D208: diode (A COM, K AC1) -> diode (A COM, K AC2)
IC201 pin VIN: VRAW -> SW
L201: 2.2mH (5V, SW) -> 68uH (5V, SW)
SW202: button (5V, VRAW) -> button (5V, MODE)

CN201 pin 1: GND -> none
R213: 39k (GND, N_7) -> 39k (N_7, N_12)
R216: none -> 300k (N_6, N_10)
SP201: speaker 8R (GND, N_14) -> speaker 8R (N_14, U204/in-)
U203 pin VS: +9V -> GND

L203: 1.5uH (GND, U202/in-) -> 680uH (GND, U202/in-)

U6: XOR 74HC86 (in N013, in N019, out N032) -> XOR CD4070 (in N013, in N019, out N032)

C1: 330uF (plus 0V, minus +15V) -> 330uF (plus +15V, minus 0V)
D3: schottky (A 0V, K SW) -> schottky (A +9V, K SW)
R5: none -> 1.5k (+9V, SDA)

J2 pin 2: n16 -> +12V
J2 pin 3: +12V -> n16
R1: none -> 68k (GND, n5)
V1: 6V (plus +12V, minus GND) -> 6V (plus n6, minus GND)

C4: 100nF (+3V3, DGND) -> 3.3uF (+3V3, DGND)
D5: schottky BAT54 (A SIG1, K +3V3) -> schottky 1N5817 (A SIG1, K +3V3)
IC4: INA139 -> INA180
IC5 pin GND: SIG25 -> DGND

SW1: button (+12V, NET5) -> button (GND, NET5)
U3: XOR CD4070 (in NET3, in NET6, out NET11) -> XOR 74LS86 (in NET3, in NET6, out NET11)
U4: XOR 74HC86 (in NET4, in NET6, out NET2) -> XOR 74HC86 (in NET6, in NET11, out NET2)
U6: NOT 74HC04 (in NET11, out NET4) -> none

-- -- --

**ACTION ITEM:**
Please copy out the records exactly as they appear.

**PROBLEM SOLUTION:**
D208: diode (A COM, K AC1) -> diode (A COM, K AC2)
IC201 pin VIN: VRAW -> SW
L201: 2.2mH (5V, SW) -> 68uH (5V, SW)
SW202: button (5V, VRAW) -> button (5V, MODE)

CN201 pin 1: GND -> none
R213: 39k (GND, N_7) -> 39k (N_7, N_12)
R216: none -> 300k (N_6, N_10)
SP201: speaker 8R (GND, N_14) -> speaker 8R (N_14, U204/in-)
U203 pin VS: +9V -> GND

L203: 1.5uH (GND, U202/in-) -> 680uH (GND, U202/in-)

U6: XOR 74HC86 (in N013, in N019, out N032) -> XOR CD4070 (in N013, in N019, out N032)

C1: 330uF (plus 0V, minus +15V) -> 330uF (plus +15V, minus 0V)
D3: schottky (A 0V, K SW) -> schottky (A +9V, K SW)
R5: none -> 1.5k (+9V, SDA)

J2 pin 2: n16 -> +12V
J2 pin 3: +12V -> n16
R1: none -> 68k (GND, n5)
V1: 6V (plus +12V, minus GND) -> 6V (plus n6, minus GND)

C4: 100nF (+3V3, DGND) -> 3.3uF (+3V3, DGND)
D5: schottky BAT54 (A SIG1, K +3V3) -> schottky 1N5817 (A SIG1, K +3V3)
IC4: INA139 -> INA180
IC5 pin GND: SIG25 -> DGND

SW1: button (+12V, NET5) -> button (GND, NET5)
U3: XOR CD4070 (in NET3, in NET6, out NET11) -> XOR 74LS86 (in NET3, in NET6, out NET11)
U4: XOR 74HC86 (in NET4, in NET6, out NET2) -> XOR 74HC86 (in NET6, in NET11, out NET2)
U6: NOT 74HC04 (in NET11, out NET4) -> none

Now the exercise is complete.